[SOURCE RECORDS — start]

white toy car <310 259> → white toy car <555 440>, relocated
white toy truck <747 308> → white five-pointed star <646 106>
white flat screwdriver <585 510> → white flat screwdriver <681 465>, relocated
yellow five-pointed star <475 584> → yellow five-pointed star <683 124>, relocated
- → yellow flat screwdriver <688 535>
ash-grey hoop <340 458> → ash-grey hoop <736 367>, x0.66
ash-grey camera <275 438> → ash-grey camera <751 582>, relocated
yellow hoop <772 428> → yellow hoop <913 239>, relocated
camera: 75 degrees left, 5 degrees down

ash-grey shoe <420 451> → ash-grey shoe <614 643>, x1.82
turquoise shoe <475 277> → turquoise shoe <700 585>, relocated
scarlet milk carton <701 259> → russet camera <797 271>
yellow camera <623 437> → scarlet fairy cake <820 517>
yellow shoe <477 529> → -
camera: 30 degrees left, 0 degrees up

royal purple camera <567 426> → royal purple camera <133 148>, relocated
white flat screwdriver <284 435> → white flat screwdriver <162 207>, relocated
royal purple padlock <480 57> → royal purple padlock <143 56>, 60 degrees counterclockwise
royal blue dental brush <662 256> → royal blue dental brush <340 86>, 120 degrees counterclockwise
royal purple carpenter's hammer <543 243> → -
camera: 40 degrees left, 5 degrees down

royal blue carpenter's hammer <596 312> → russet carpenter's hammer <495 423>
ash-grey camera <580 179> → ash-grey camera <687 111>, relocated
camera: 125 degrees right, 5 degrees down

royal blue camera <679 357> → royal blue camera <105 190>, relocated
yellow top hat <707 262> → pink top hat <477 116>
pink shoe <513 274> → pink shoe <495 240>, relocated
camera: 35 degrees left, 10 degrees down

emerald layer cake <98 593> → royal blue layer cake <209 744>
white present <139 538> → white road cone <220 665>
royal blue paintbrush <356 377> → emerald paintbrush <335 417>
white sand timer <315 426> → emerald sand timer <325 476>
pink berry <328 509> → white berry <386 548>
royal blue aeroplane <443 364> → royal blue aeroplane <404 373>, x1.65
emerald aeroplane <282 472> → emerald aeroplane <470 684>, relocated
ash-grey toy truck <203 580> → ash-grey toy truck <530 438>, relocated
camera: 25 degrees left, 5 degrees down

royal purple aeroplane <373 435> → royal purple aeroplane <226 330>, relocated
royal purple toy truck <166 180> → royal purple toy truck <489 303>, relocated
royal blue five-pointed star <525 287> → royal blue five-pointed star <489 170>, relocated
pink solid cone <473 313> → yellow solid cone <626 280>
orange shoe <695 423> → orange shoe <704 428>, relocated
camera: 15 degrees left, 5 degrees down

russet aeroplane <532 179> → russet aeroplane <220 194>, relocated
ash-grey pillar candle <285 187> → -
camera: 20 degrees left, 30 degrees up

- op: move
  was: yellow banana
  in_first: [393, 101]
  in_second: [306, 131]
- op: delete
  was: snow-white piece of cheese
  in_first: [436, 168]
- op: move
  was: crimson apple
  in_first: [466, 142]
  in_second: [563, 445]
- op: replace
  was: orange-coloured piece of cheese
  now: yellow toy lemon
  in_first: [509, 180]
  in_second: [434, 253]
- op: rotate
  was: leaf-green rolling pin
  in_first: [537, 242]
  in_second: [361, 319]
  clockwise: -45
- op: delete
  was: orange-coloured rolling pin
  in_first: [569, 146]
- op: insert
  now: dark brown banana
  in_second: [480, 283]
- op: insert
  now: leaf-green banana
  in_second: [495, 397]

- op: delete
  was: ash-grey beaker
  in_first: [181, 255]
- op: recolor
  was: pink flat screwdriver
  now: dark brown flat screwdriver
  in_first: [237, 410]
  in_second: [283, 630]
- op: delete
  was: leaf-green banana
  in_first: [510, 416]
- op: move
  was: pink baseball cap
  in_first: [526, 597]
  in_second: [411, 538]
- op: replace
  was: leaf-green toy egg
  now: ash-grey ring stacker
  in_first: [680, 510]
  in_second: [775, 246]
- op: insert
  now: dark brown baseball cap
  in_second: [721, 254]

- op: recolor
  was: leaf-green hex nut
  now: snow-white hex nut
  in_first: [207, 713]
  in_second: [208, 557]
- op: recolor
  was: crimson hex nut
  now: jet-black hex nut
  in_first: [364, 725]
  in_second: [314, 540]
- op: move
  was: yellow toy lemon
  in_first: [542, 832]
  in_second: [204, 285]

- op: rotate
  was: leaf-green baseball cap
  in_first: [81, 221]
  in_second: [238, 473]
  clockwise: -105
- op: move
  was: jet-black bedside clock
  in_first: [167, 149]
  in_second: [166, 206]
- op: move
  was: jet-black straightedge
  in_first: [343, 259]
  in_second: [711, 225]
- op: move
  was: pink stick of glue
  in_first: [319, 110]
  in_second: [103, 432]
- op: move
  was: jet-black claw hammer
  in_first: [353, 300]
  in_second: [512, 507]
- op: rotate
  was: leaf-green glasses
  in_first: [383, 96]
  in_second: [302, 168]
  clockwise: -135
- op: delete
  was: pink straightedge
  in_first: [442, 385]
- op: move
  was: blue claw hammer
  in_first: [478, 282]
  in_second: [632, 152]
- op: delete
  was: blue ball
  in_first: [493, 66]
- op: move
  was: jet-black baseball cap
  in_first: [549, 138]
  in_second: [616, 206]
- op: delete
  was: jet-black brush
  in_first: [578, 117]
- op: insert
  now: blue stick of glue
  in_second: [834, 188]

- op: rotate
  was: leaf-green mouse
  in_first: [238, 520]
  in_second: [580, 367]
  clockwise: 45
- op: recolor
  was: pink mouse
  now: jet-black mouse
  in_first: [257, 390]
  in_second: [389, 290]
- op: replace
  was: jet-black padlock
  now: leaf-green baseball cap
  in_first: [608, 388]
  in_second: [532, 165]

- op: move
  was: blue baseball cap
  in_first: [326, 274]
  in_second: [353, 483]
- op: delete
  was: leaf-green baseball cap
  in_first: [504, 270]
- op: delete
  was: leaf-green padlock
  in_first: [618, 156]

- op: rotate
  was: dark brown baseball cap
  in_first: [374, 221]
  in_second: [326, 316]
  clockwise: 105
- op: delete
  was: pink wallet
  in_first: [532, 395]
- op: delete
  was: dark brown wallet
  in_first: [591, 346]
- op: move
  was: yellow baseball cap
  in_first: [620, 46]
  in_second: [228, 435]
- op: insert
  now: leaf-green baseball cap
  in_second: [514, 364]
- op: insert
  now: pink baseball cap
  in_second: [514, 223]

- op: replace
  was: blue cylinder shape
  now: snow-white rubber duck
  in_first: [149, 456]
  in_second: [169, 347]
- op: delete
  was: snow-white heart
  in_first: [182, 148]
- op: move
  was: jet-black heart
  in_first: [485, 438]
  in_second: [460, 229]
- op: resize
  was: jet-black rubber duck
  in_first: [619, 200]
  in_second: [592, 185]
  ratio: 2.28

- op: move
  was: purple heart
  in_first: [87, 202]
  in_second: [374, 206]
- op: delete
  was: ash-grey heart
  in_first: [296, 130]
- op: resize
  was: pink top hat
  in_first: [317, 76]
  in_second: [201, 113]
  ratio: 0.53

[SOURCE RECORDS — finish]

Exactly the lines above from the one with "in_first: [569, 146]" to the one with "now: leaf-green banana", both included, are to be quoted; leave the rest out.

COMPLETED TASK
  in_first: [569, 146]
- op: insert
  now: dark brown banana
  in_second: [480, 283]
- op: insert
  now: leaf-green banana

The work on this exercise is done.